EXERCISE PROMPT — Using the records underneath, tally the lines where the word "minus" appears and please give only the count.

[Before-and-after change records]

=== Section Start ===

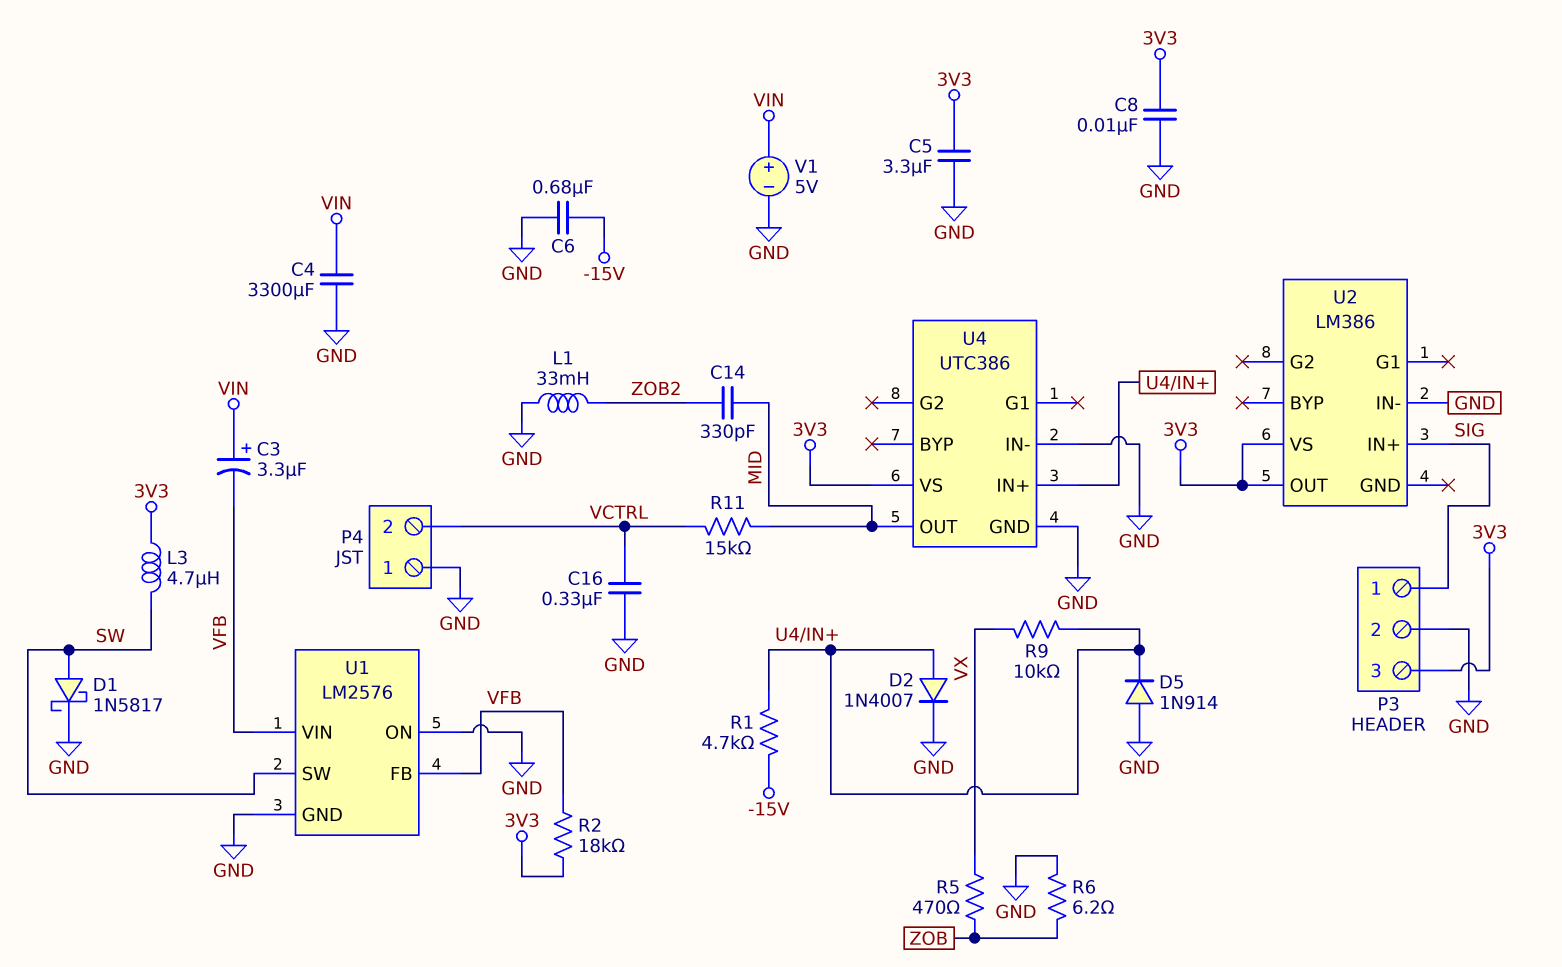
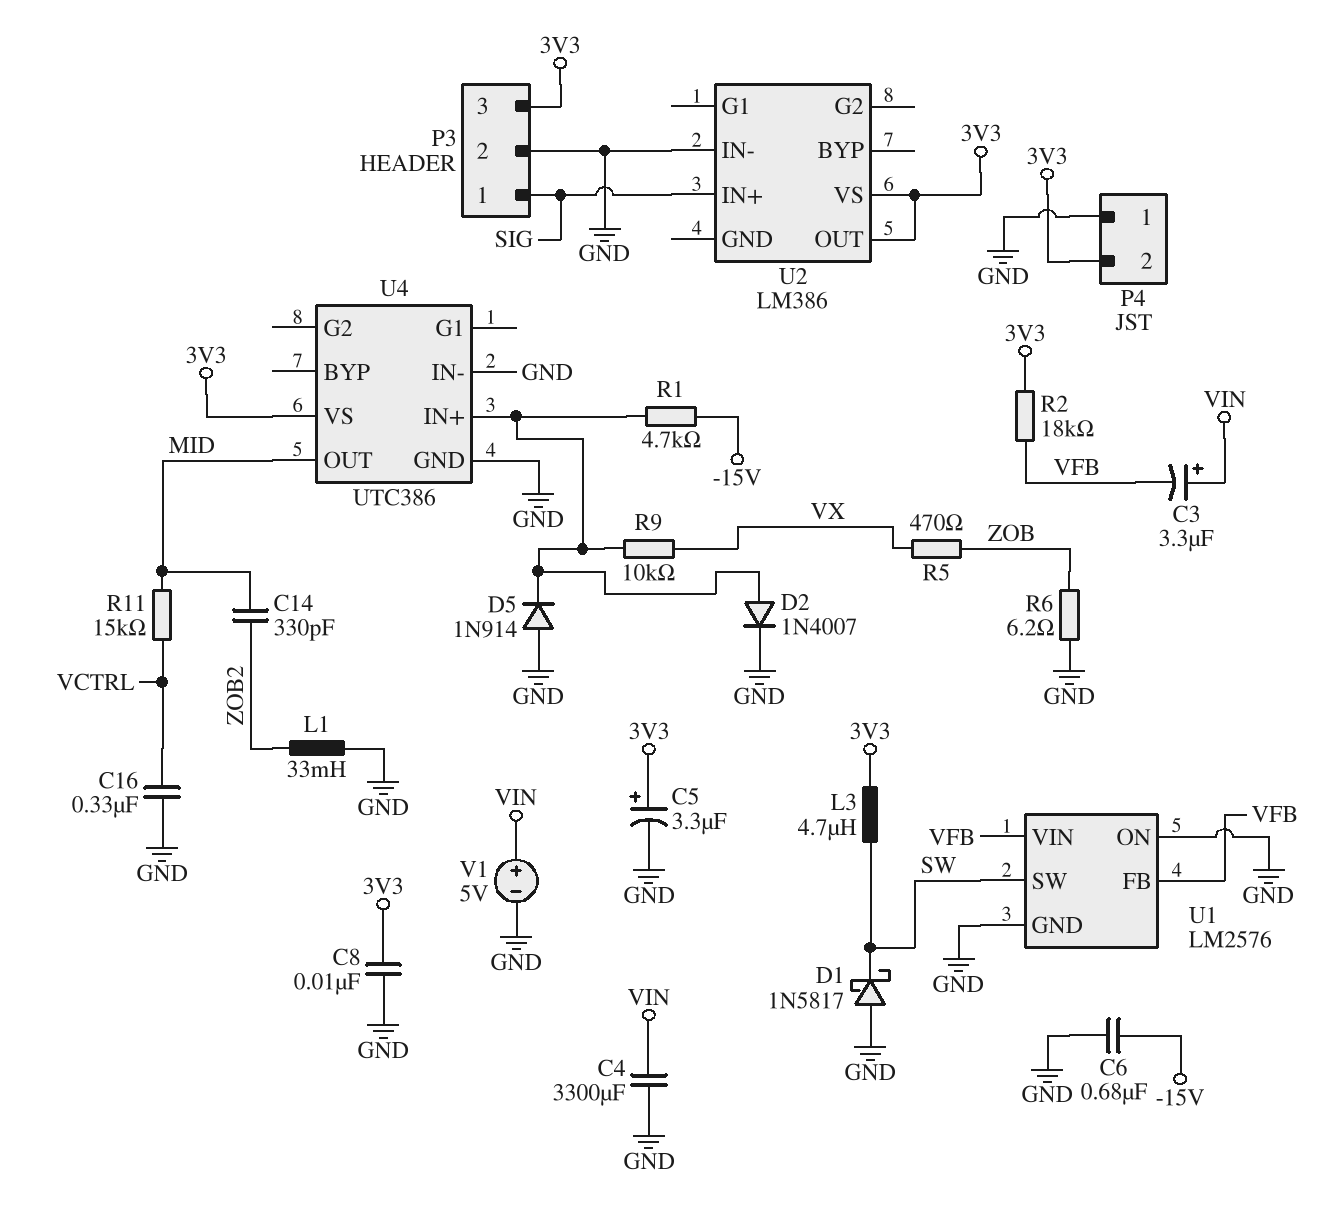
C5: 3.3uF (3V3, GND) -> 3.3uF (plus 3V3, minus GND)
D1: schottky 1N5817 (A SW, K GND) -> schottky 1N5817 (A GND, K SW)
P4 pin 2: VCTRL -> 3V3

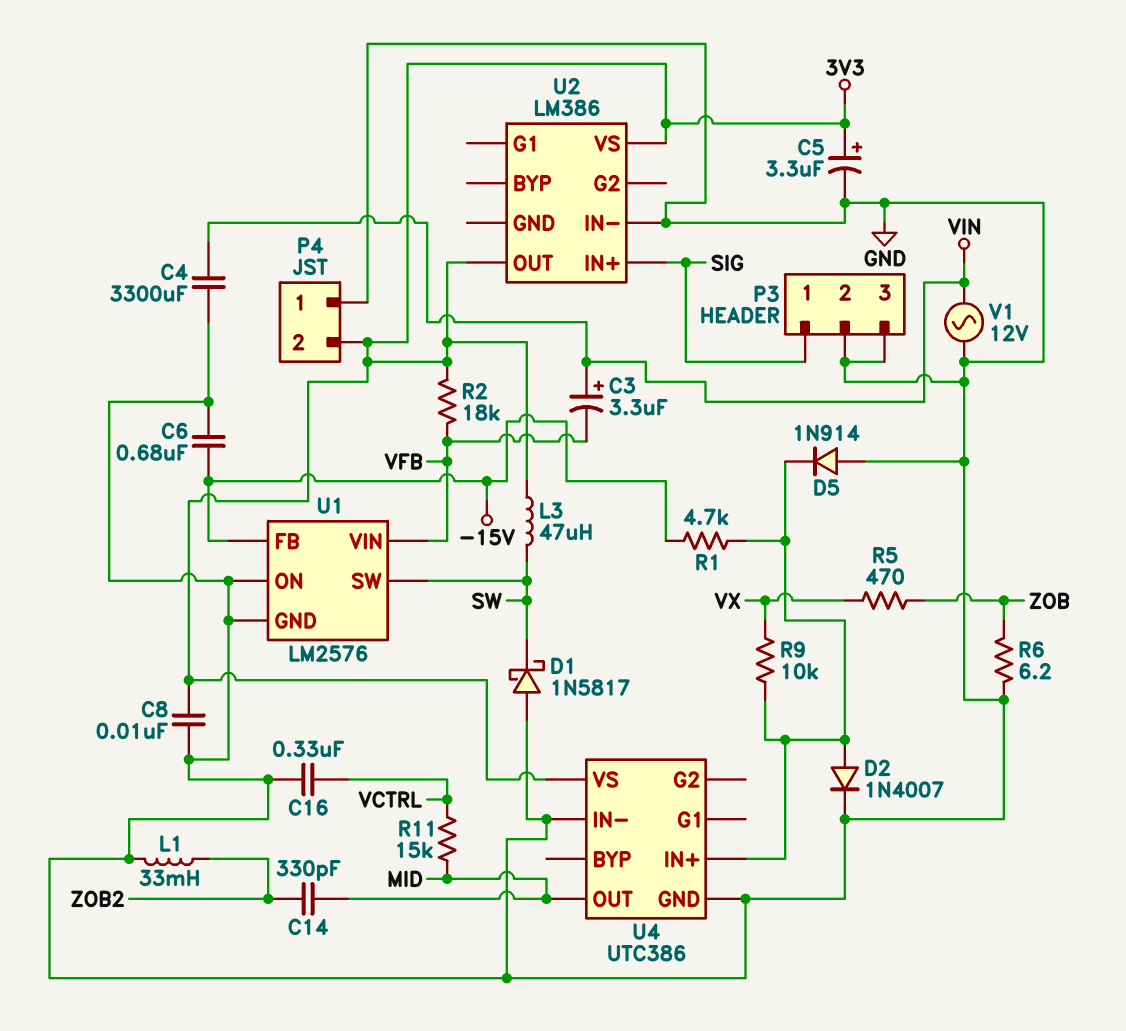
L3: 4.7uH (3V3, SW) -> 47uH (3V3, SW)
P3 pin 3: 3V3 -> GND
U1 pin FB: VFB -> -15V
V1: 5V (plus VIN, minus GND) -> AC 12V (GND, VIN)

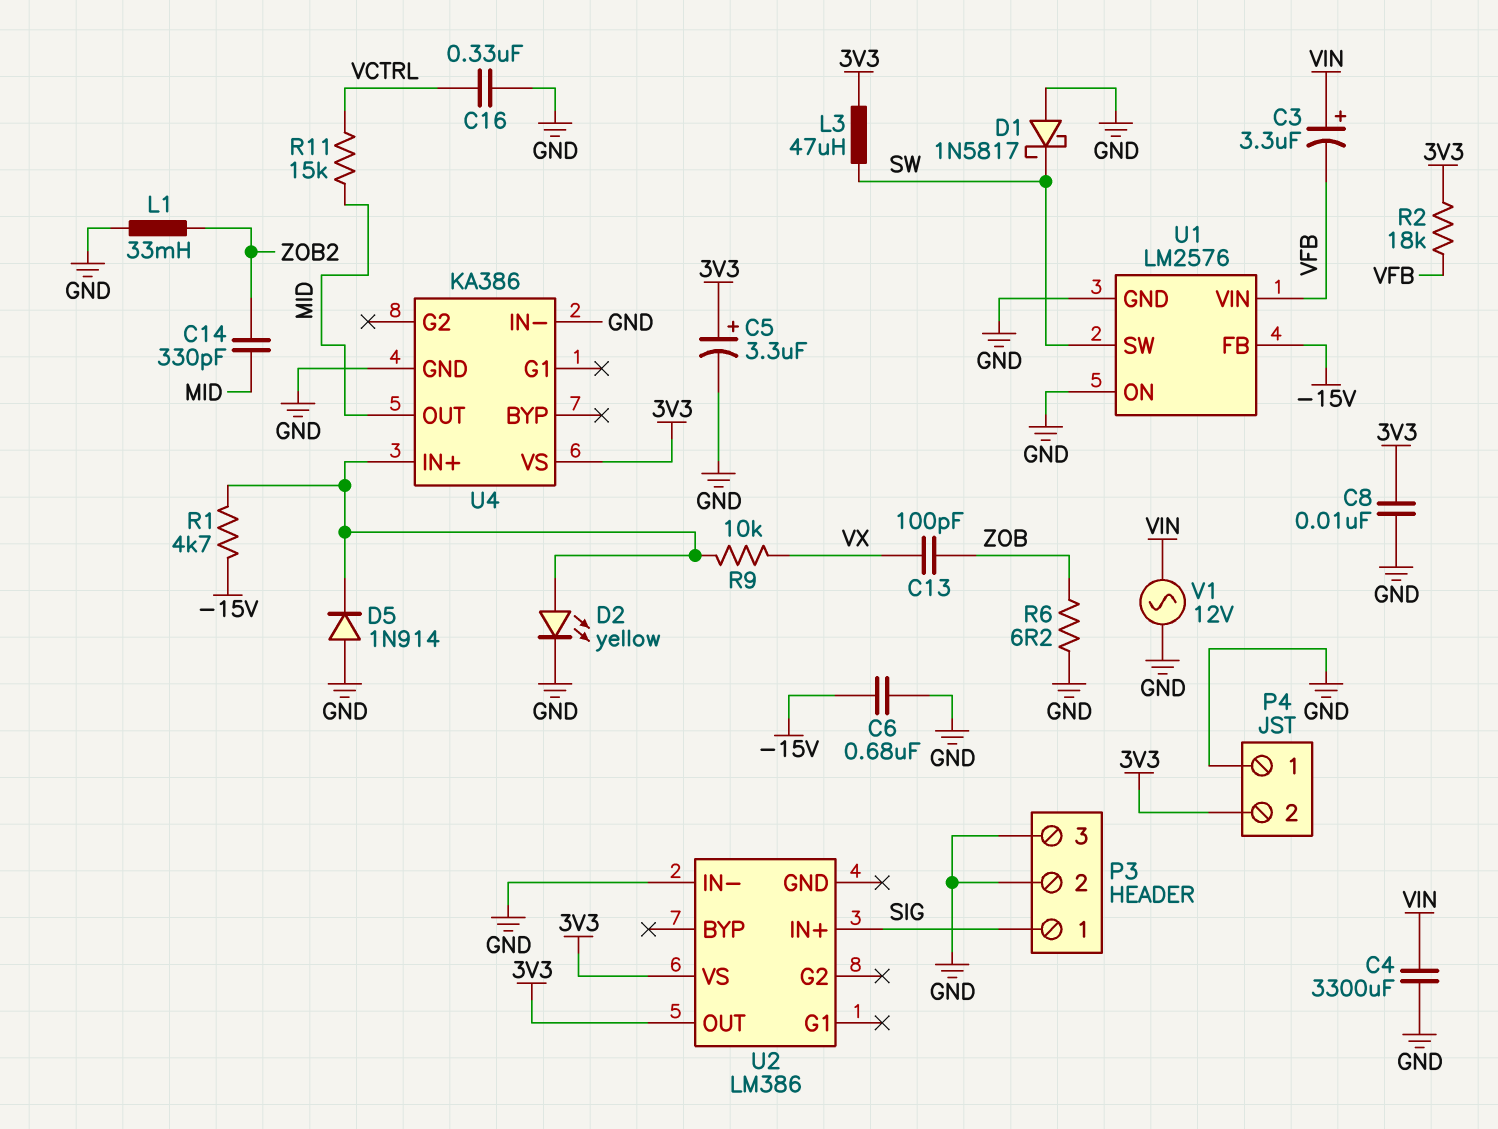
C13: none -> 100pF (VX, ZOB)
D2: diode 1N4007 (A U4/IN+, K GND) -> LED yellow (A U4/IN+, K GND)
R5: 470 (VX, ZOB) -> none
U4: UTC386 -> KA386

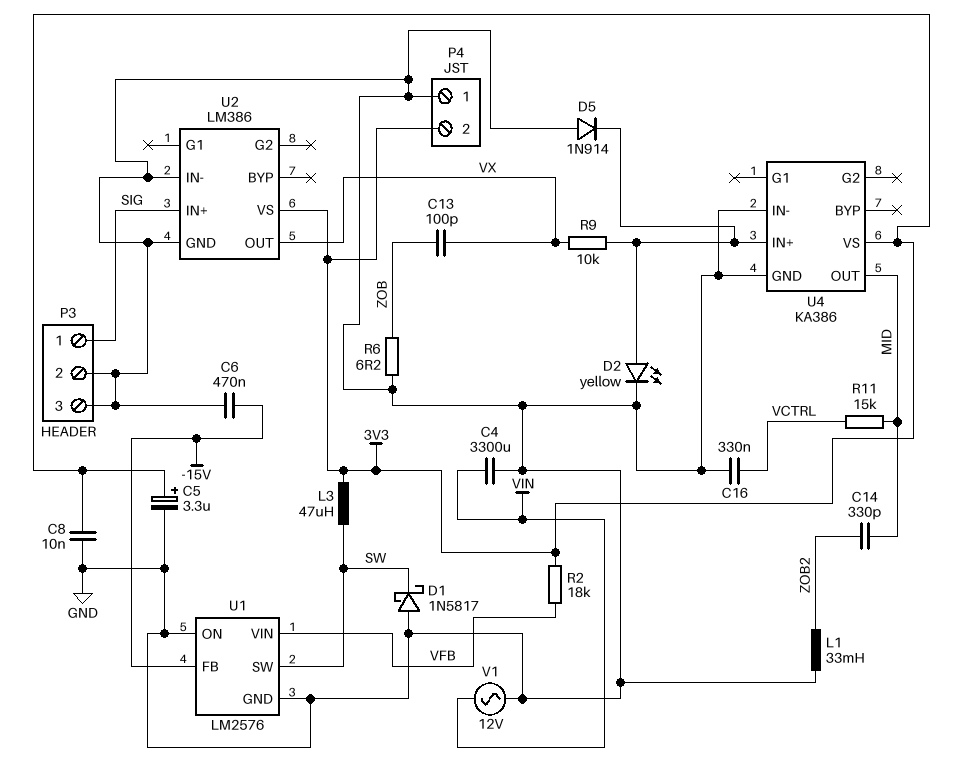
C3: 3.3uF (plus VIN, minus VFB) -> none
C6: 680nF (-15V, GND) -> 470nF (-15V, GND)
R1: 4.7k (-15V, U4/IN+) -> none
U2 pin GND: none -> GND
U2 pin OUT: 3V3 -> VX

=== Section End ===

FINISHED TASK — 3